**What the task asks**. Scan the records for the string "none"; copy each line where it occurs.

━━━━━━━━━━━━━━━━━━━━━━━━━━━━━━

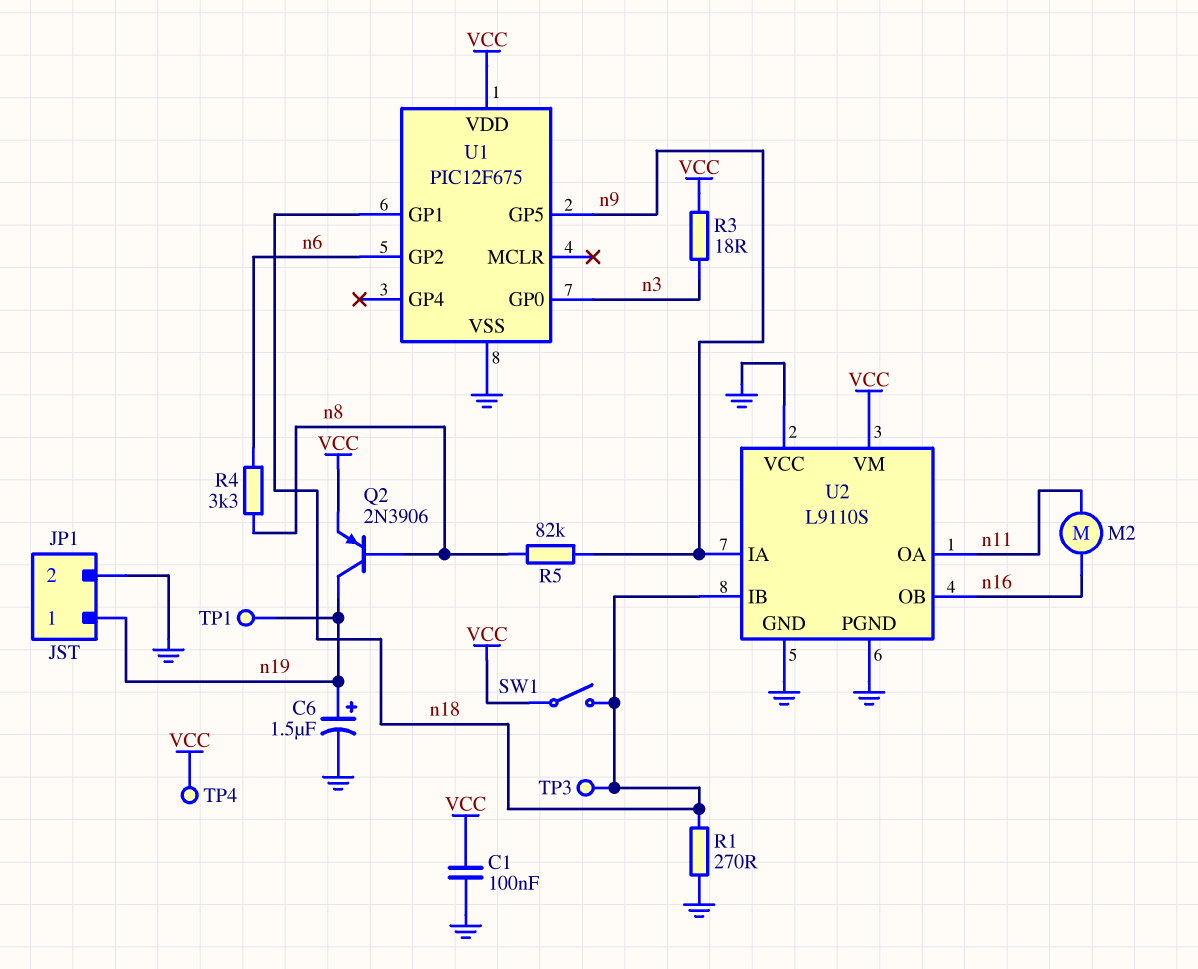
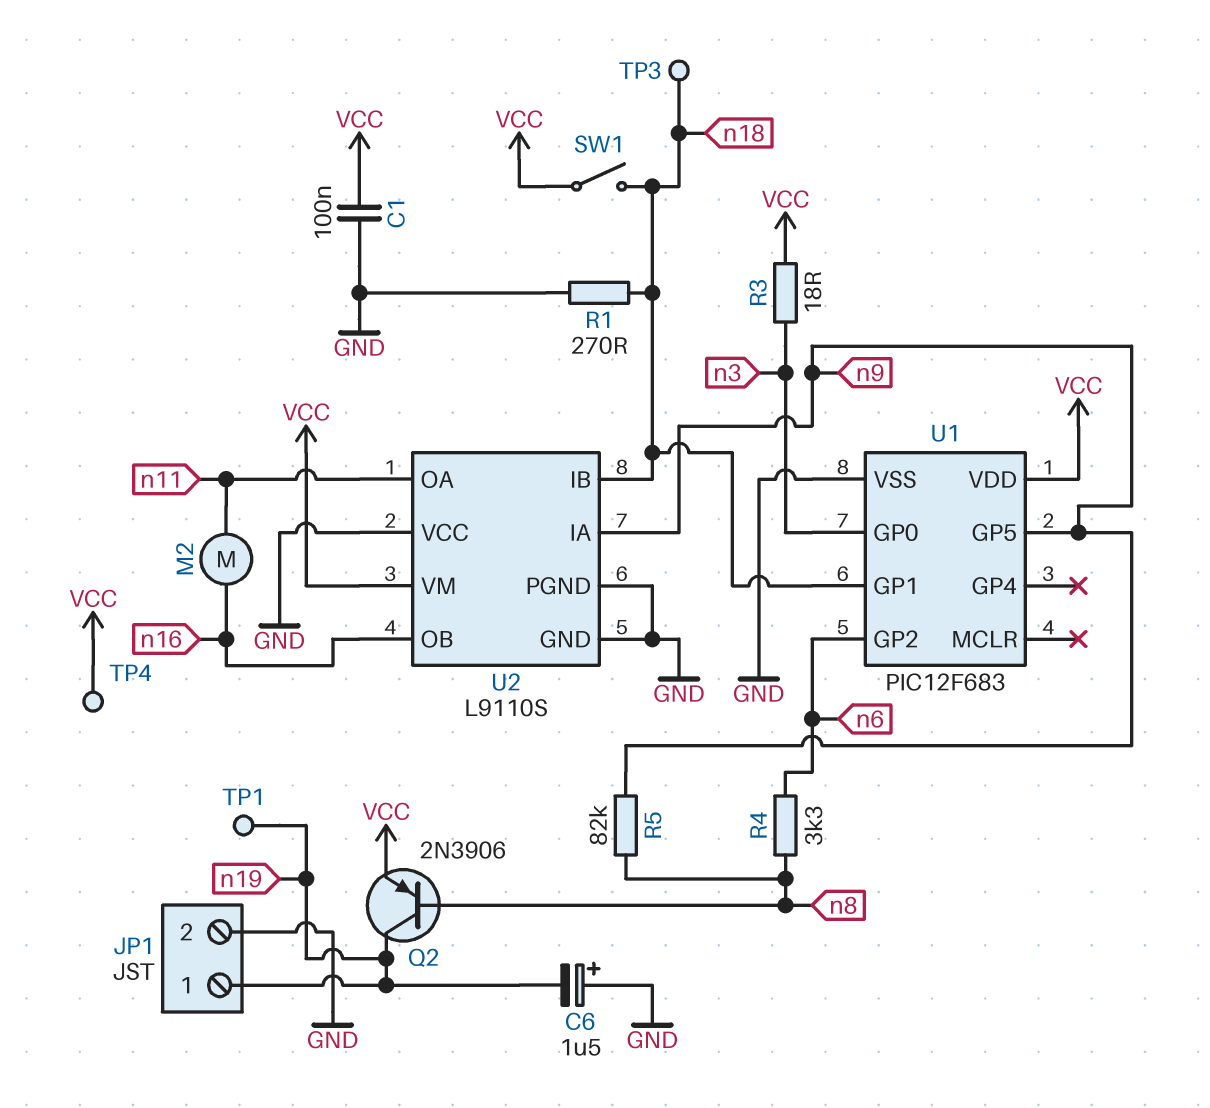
C6: 1.5uF (plus n19, minus GND) -> 1.5uF (plus GND, minus n19)
U1: PIC12F675 -> PIC12F683

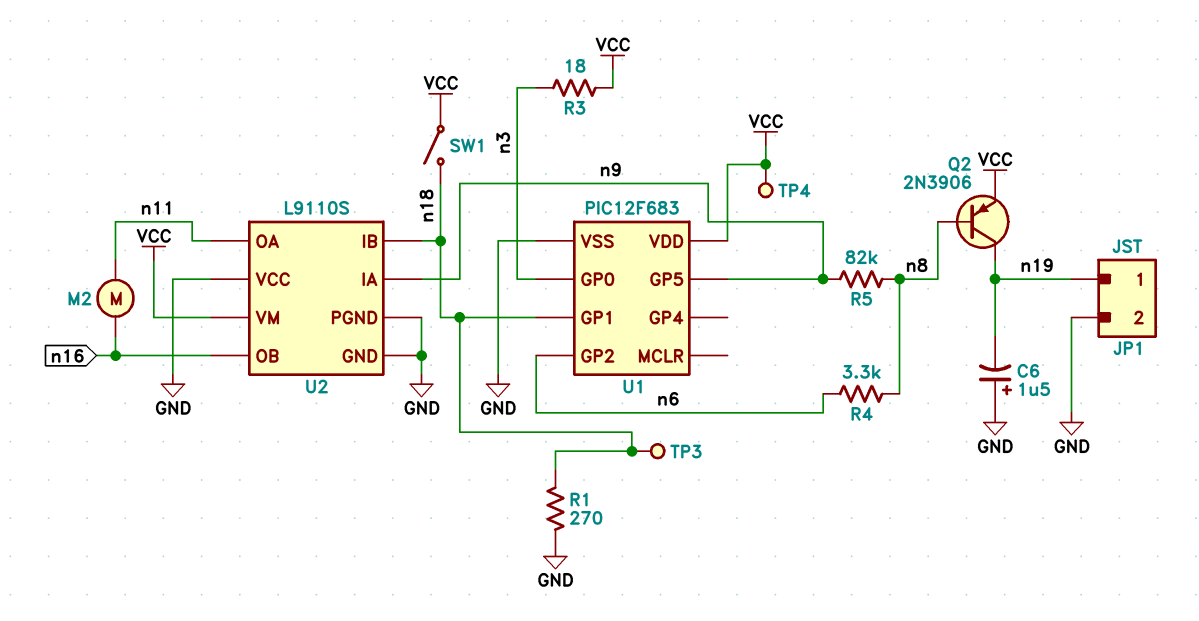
C1: 100nF (GND, VCC) -> none
TP1: test point (n19) -> none

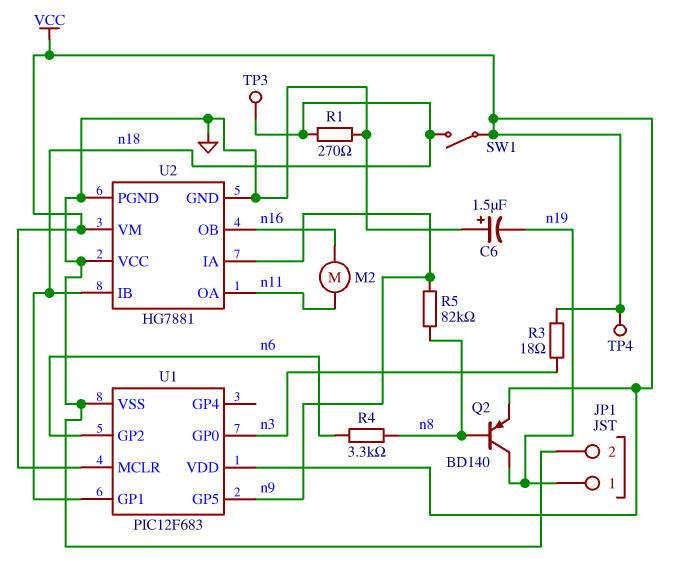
Q2: PNP 2N3906 (B n8, C n19, E VCC) -> PNP BD140 (B n8, C n19, E VCC)
U1 pin MCLR: none -> VCC
U2: L9110S -> HG7881

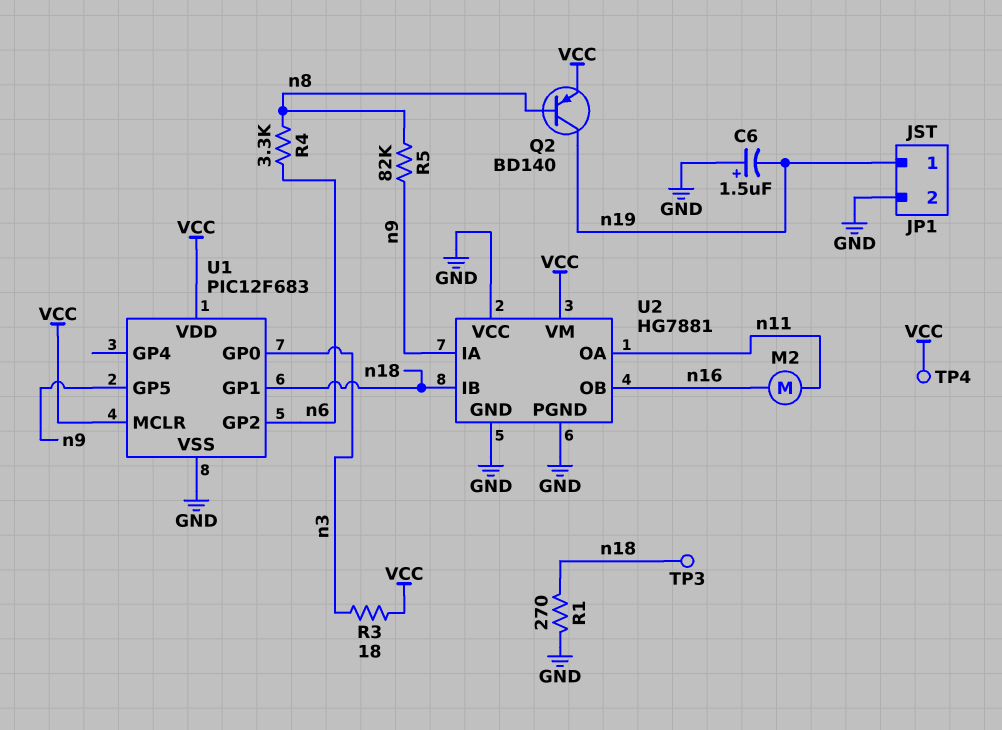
SW1: switch (VCC, n18) -> none

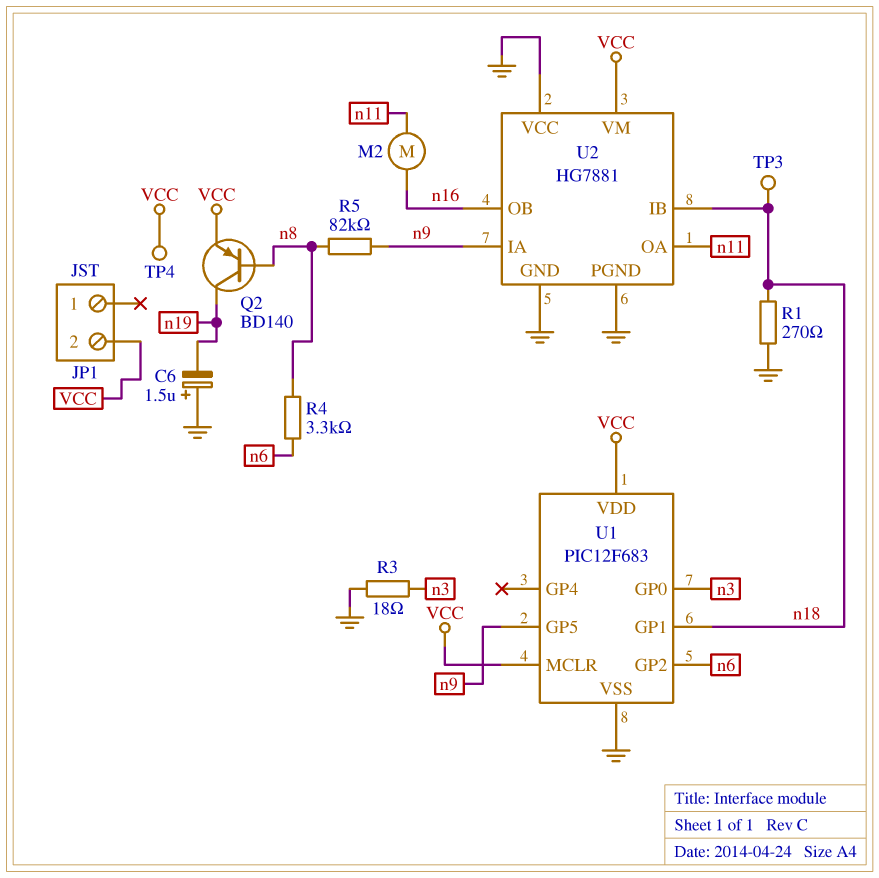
JP1 pin 1: n19 -> none
JP1 pin 2: GND -> VCC
R3: 18 (VCC, n3) -> 18 (GND, n3)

━━━━━━━━━━━━━━━━━━━━━━━━━━━━━━

**Exercise response**.
C1: 100nF (GND, VCC) -> none
TP1: test point (n19) -> none
U1 pin MCLR: none -> VCC
SW1: switch (VCC, n18) -> none
JP1 pin 1: n19 -> none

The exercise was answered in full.